Every record must be given again word for word; no picture belongs in the copy.

+++ EXERCISE MATERIAL

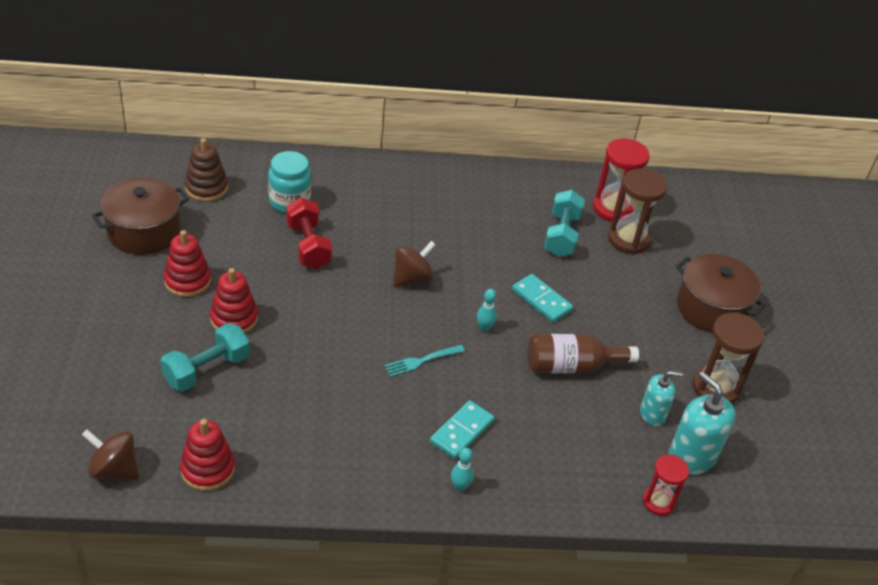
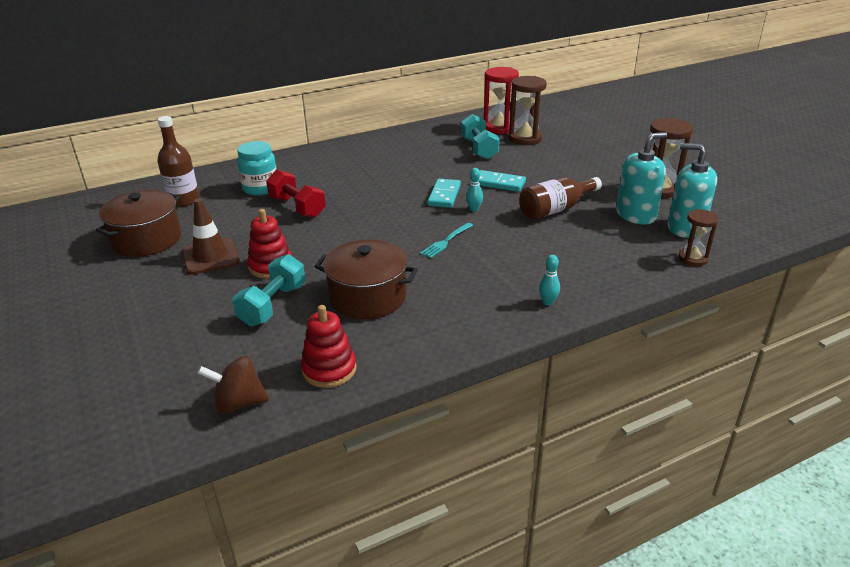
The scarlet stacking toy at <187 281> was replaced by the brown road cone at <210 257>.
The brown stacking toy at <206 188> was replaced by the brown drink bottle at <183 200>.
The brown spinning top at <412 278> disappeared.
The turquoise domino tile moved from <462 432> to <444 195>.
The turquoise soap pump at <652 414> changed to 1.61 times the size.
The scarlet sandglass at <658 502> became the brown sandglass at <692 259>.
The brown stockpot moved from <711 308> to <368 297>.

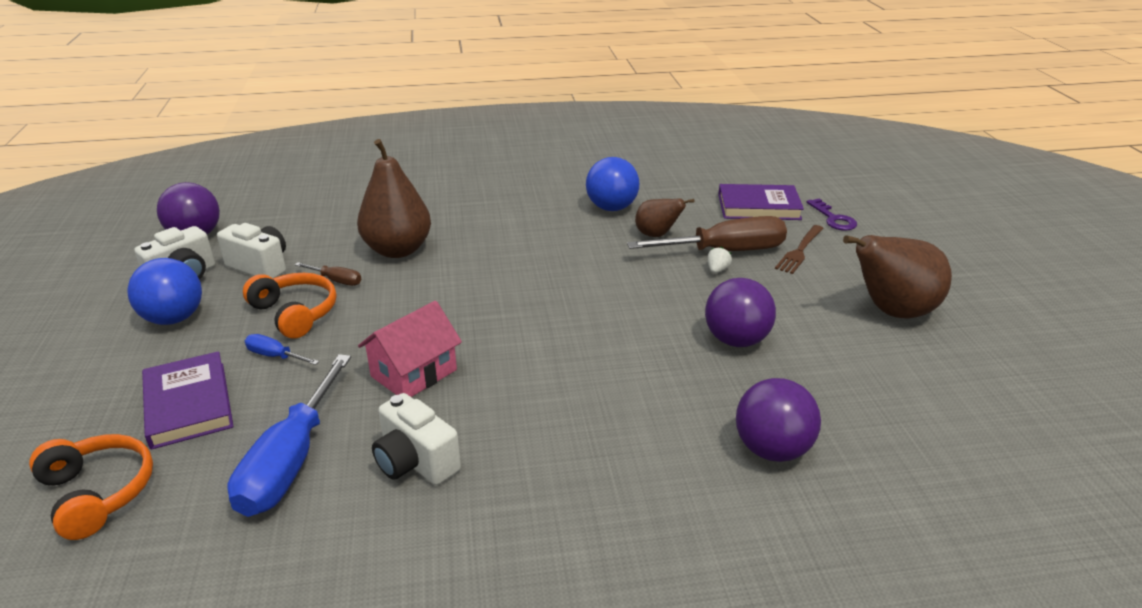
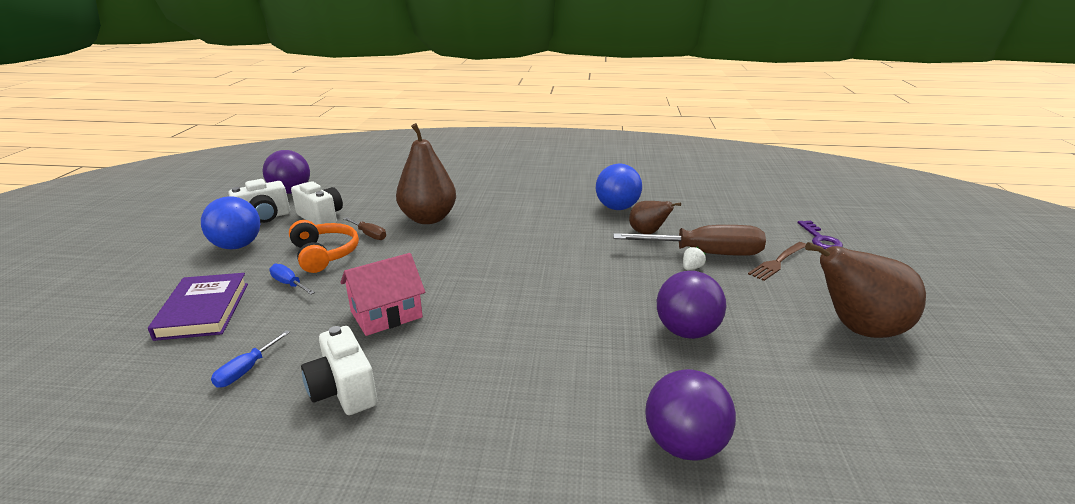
The bright orange headphones at <98 493> disappeared.
The blue flat screwdriver at <291 461> changed to 0.45 times the size.
The violet hardcover at <758 207> disappeared.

++++++

▸ **YOUR SOLUTION**:
The scarlet stacking toy at <187 281> was replaced by the brown road cone at <210 257>.
The brown stacking toy at <206 188> was replaced by the brown drink bottle at <183 200>.
The brown spinning top at <412 278> disappeared.
The turquoise domino tile moved from <462 432> to <444 195>.
The turquoise soap pump at <652 414> changed to 1.61 times the size.
The scarlet sandglass at <658 502> became the brown sandglass at <692 259>.
The brown stockpot moved from <711 308> to <368 297>.

The bright orange headphones at <98 493> disappeared.
The blue flat screwdriver at <291 461> changed to 0.45 times the size.
The violet hardcover at <758 207> disappeared.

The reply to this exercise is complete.